[Object tracking records]
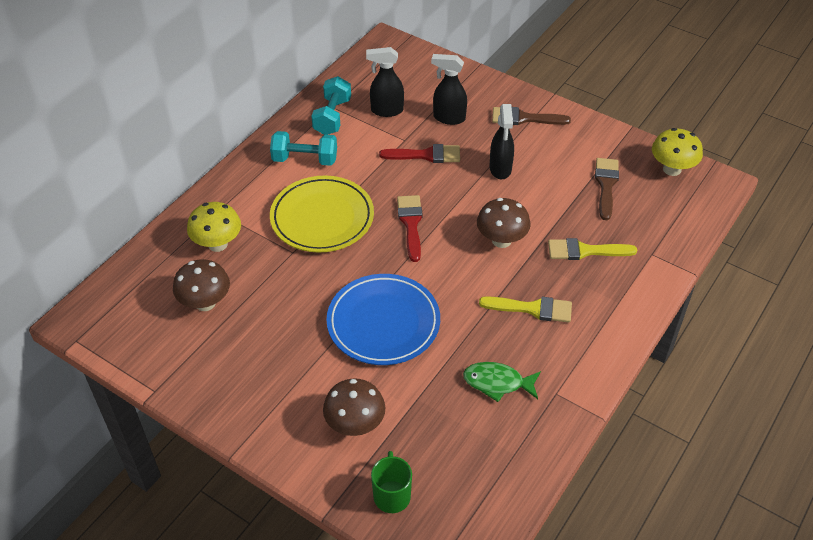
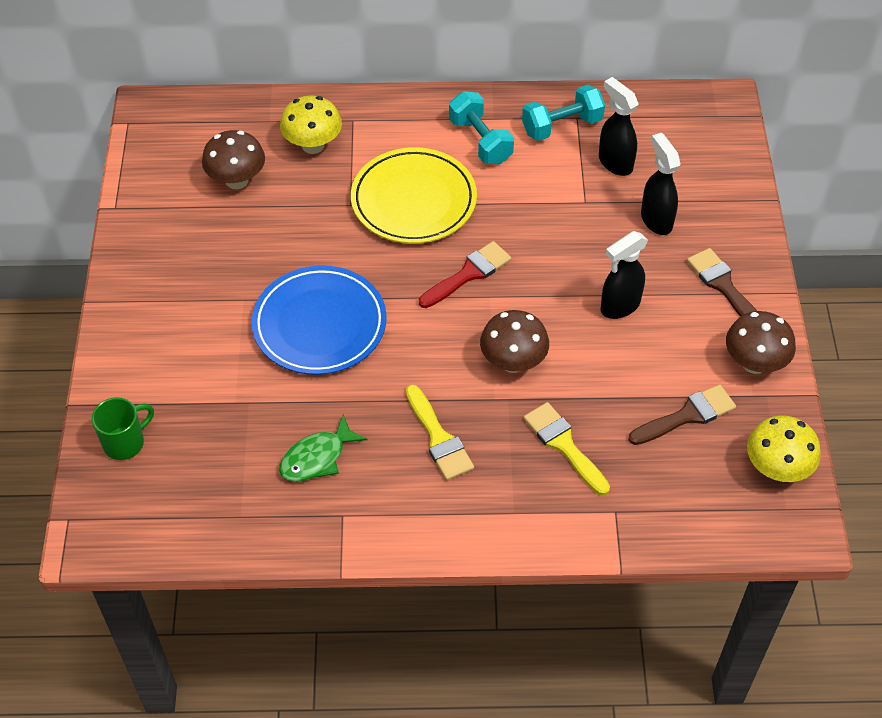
camera: 55 degrees right, 5 degrees up
(355, 424) = (183, 371): brown mushroom -> brown mushroom (754, 363)
(426, 155) = (579, 232): red brush -> none
(497, 383) = (317, 457): green fish -> green fish turned 105 degrees counterclockwise

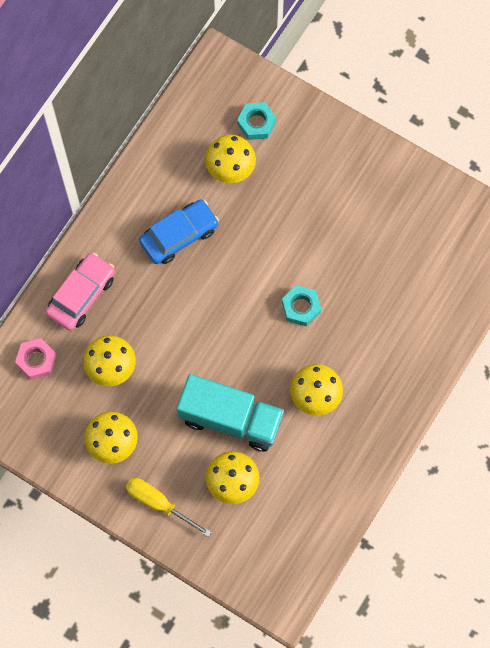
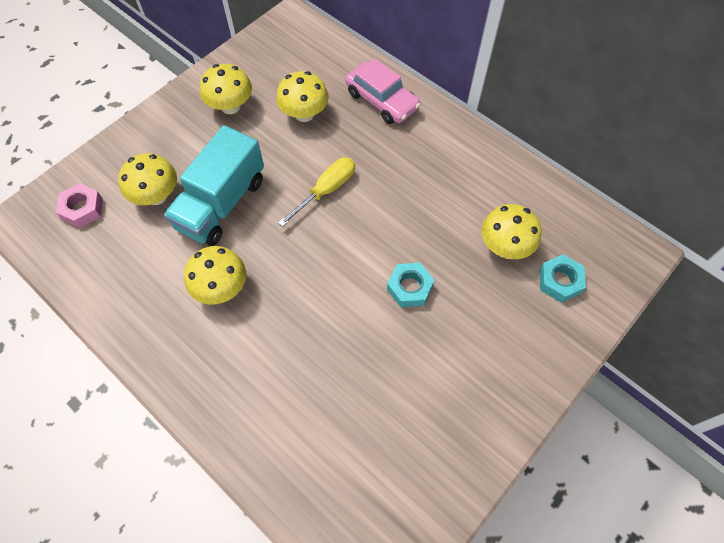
camera: 100 degrees right, 10 degrees down
(36, 360) = (325, 61): pink nut -> pink nut (82, 209)
(158, 503) = (160, 133): yellow screwdriver -> yellow screwdriver (326, 190)
(179, 235) = (431, 187): blue car -> none
(301, 307) = (326, 290): turquoise nut -> turquoise nut (409, 287)

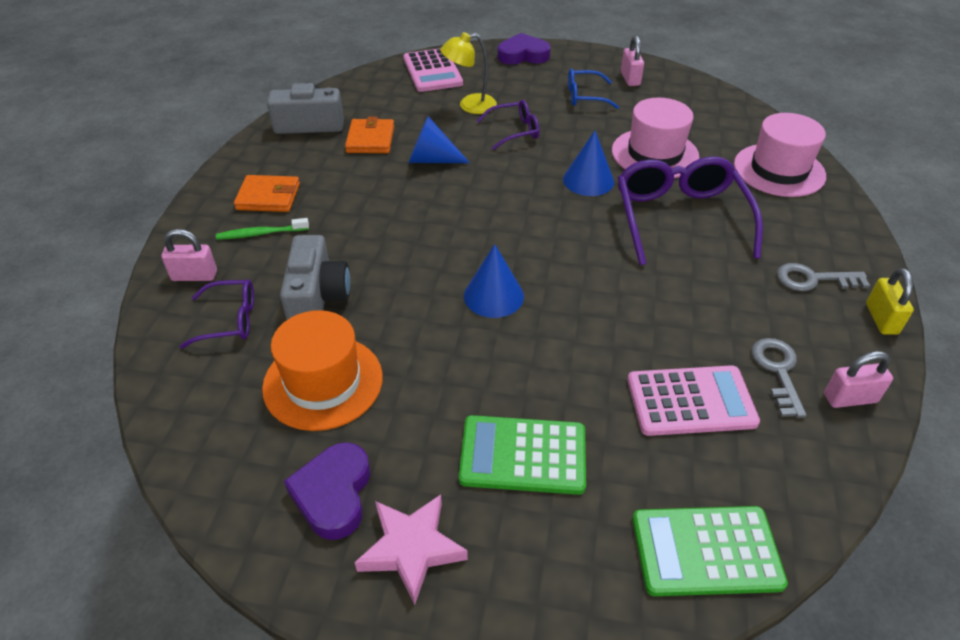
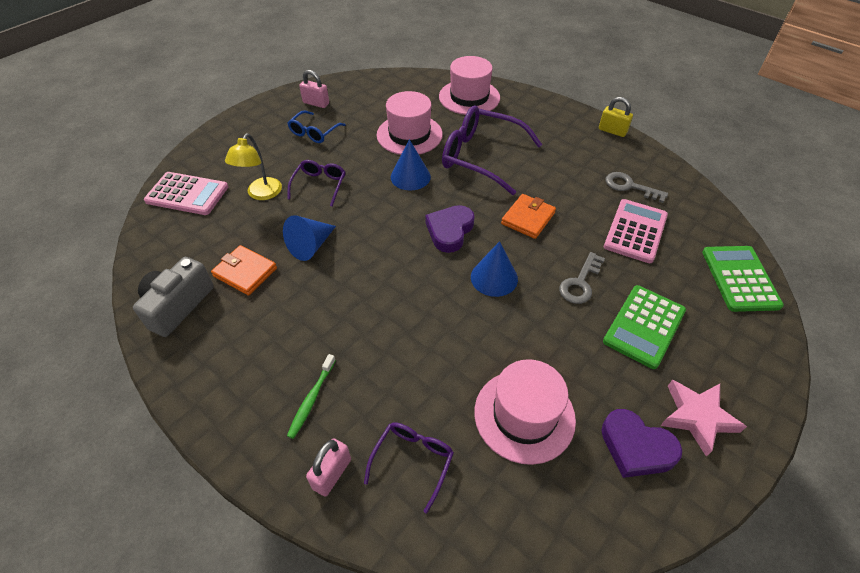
camera: 60 degrees left, 5 degrees up
(268, 197) = (262, 376): orange wallet -> orange wallet (528, 218)
(317, 298) = (427, 385): grey camera -> none
(323, 382) = (524, 415): orange hat -> pink hat
(523, 55) = (225, 136): purple heart -> purple heart (450, 231)
(706, 551) = (739, 278): green calculator -> green calculator turned 150 degrees clockwise
(813, 279) = (569, 136): grey key -> grey key (580, 282)
(850, 398) = (661, 172): pink padlock -> none

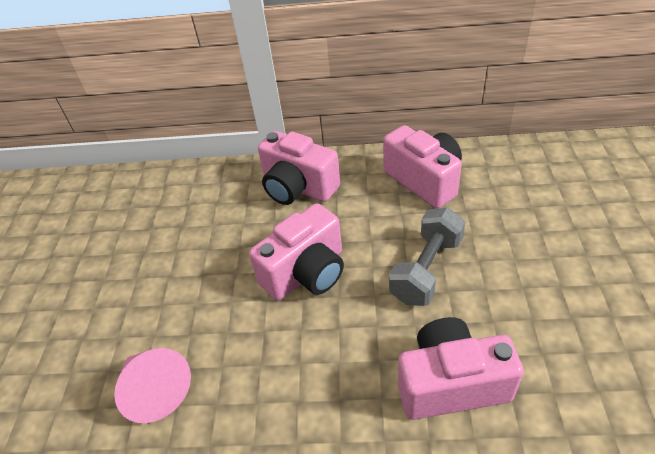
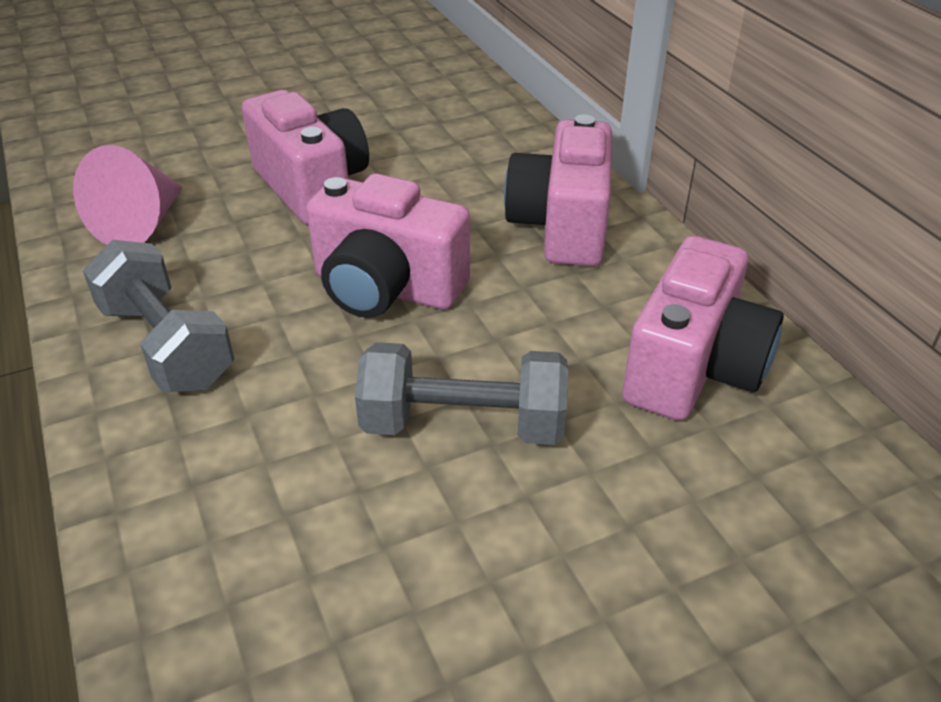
camera: 60 degrees right, 5 degrees down
(299, 392) = (166, 345): none -> grey dumbbell
(451, 383) = (226, 514): pink camera -> pink camera (312, 187)

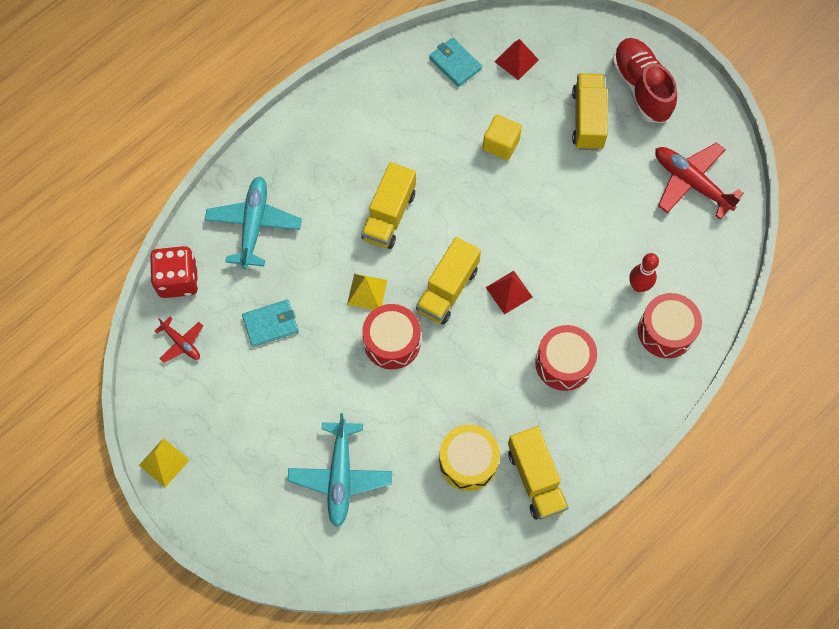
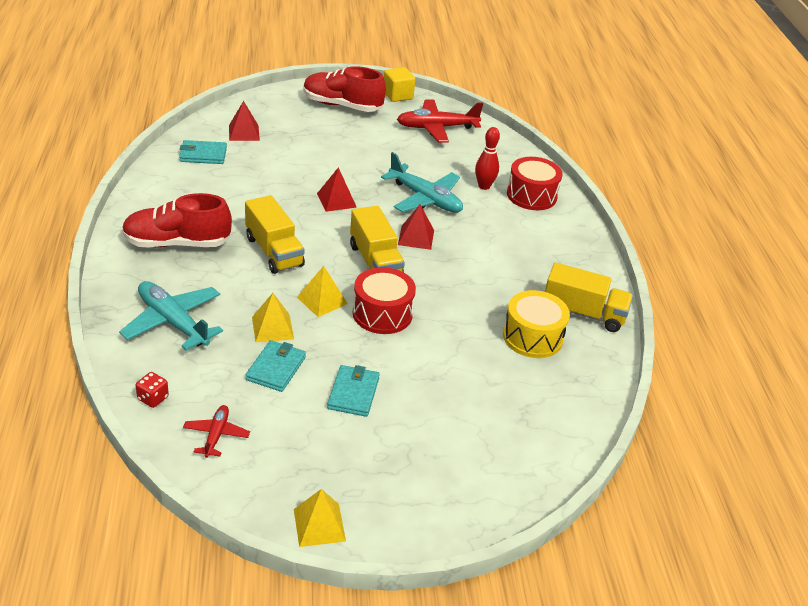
camera: 55 degrees left, 30 degrees down
(178, 280) = (153, 398): red dice -> red dice, size x0.49
(181, 343) = (216, 435): red plane -> red plane turned 75 degrees counterclockwise
(292, 390) = (353, 393): none -> turquoise wallet
(307, 287) = (272, 328): none -> yellow pyramid
(334, 150) = (177, 243): none -> red shoe
(340, 476) = (468, 414): turquoise plane -> turquoise plane (425, 199)
(497, 200) = (336, 200): none -> red pyramid
(501, 144) = (296, 174): yellow cube -> yellow cube (397, 95)
(563, 363) = (503, 247): red drum -> none
(587, 120) = (333, 134): yellow truck -> none

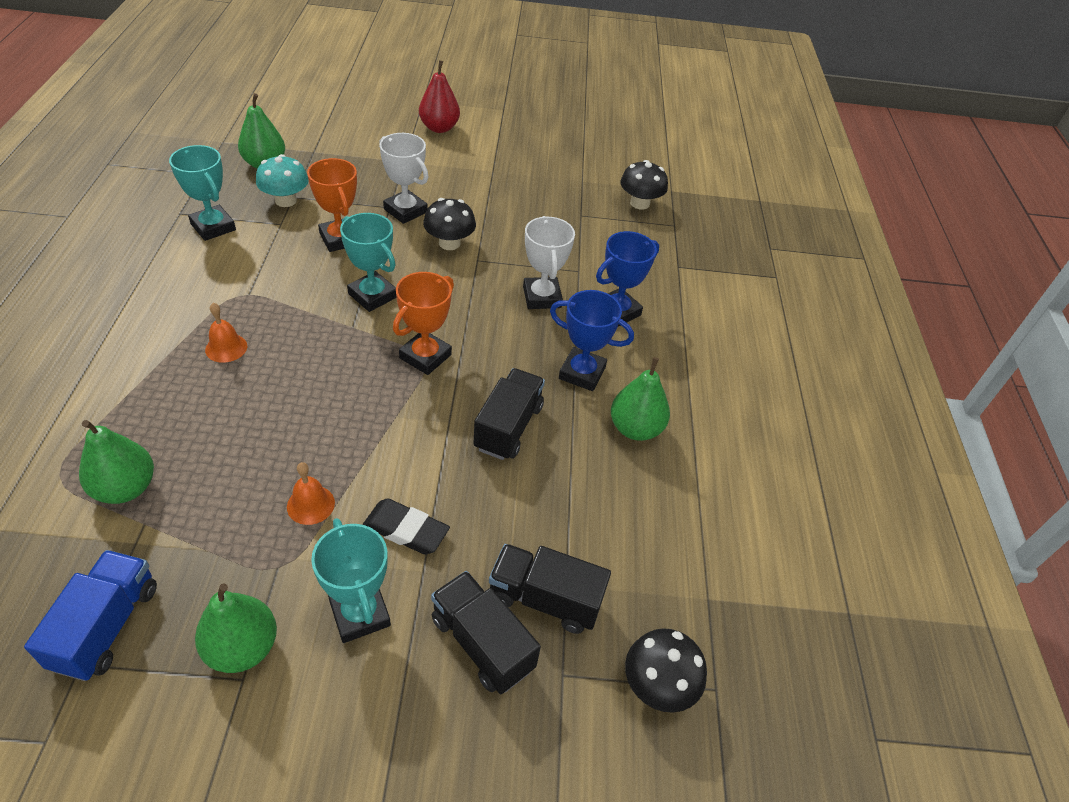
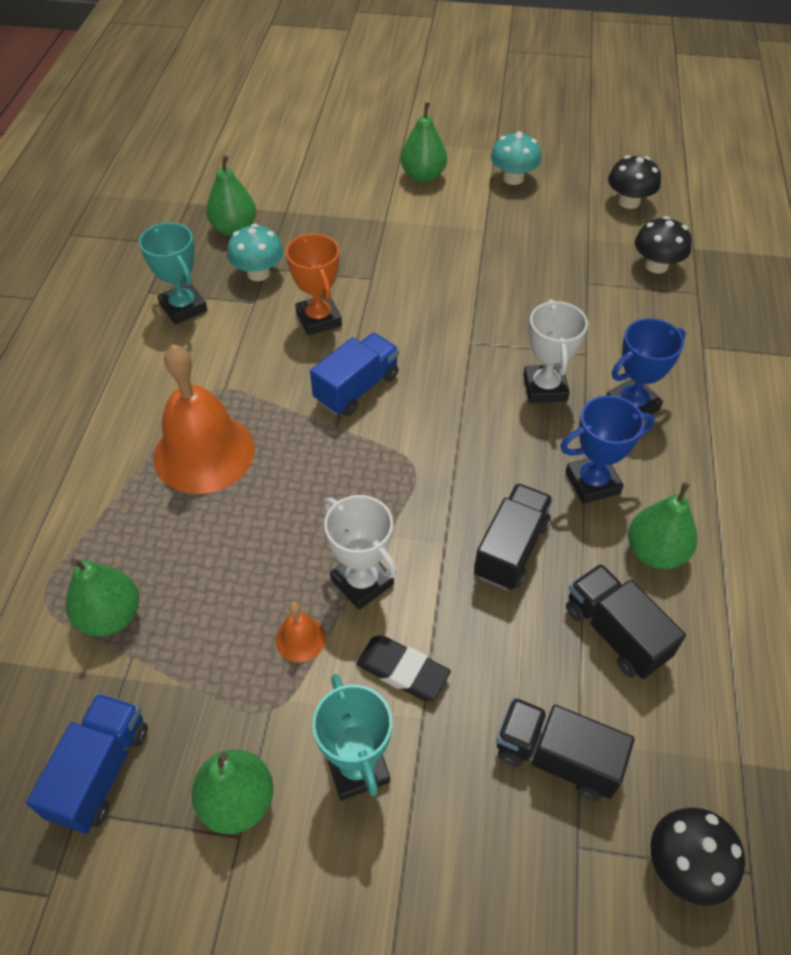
camera: 10 degrees right, 5 degrees up
(226, 348) = (204, 452): orange bell -> orange bell, size x2.33
(372, 295) = (356, 388): turquoise trophy -> blue truck
(405, 211) = (389, 282): white trophy -> white trophy (362, 582)
(425, 356) = (417, 462): orange trophy -> none
(439, 128) = (423, 176): red pear -> green pear
(449, 243) = (439, 322): black mushroom -> black mushroom (629, 202)
(482, 643) = (489, 806): black truck -> black truck (615, 633)
(518, 132) = (513, 178): none -> turquoise mushroom
(582, 373) = (592, 483): blue trophy -> blue trophy turned 45 degrees counterclockwise

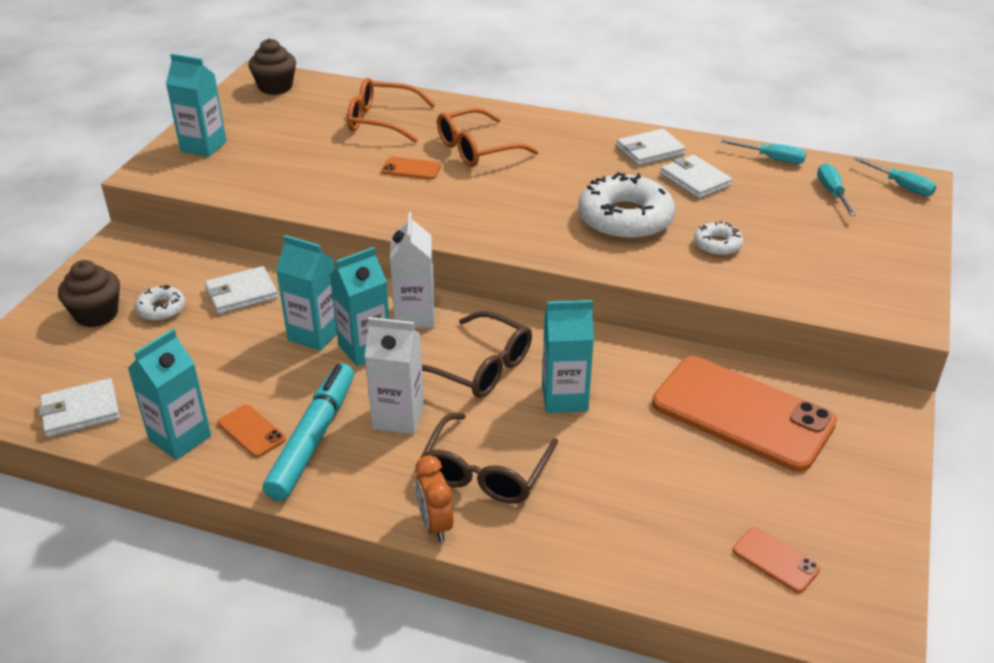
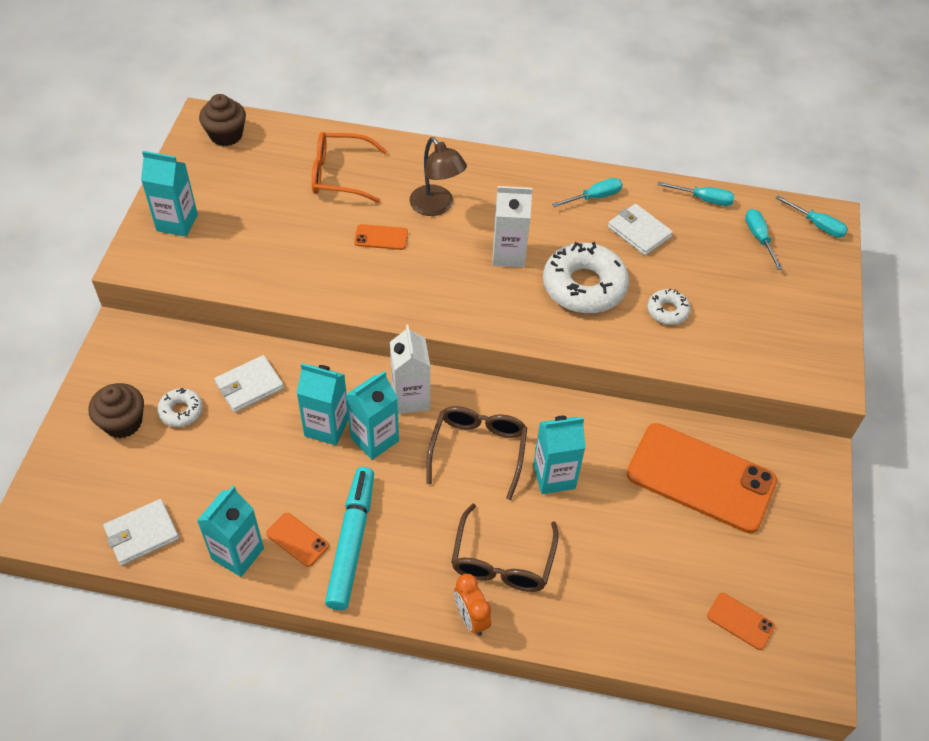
camera: 10 degrees left, 15 degrees up
(398, 417) = (419, 511): white carton -> white carton (508, 254)
(477, 149) = (436, 207): orange glasses -> brown lamp
(480, 367) = (478, 450): brown glasses -> brown glasses turned 105 degrees counterclockwise
(650, 151) = (594, 197): white wallet -> turquoise screwdriver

Work to be completed
Nothing but the lines above, starting at the line that contains "(36, 360) = (325, 61): pink" and ending at the line that contains "(850, 398) = (661, 172): pink padlock -> none", should be given again, exactly and without the pictures.

Result below
(36, 360) = (325, 61): pink nut -> pink nut (82, 209)
(158, 503) = (160, 133): yellow screwdriver -> yellow screwdriver (326, 190)
(179, 235) = (431, 187): blue car -> none
(301, 307) = (326, 290): turquoise nut -> turquoise nut (409, 287)

camera: 60 degrees left, 5 degrees up
(268, 197) = (262, 376): orange wallet -> orange wallet (528, 218)
(317, 298) = (427, 385): grey camera -> none
(323, 382) = (524, 415): orange hat -> pink hat
(523, 55) = (225, 136): purple heart -> purple heart (450, 231)
(706, 551) = (739, 278): green calculator -> green calculator turned 150 degrees clockwise
(813, 279) = (569, 136): grey key -> grey key (580, 282)
(850, 398) = (661, 172): pink padlock -> none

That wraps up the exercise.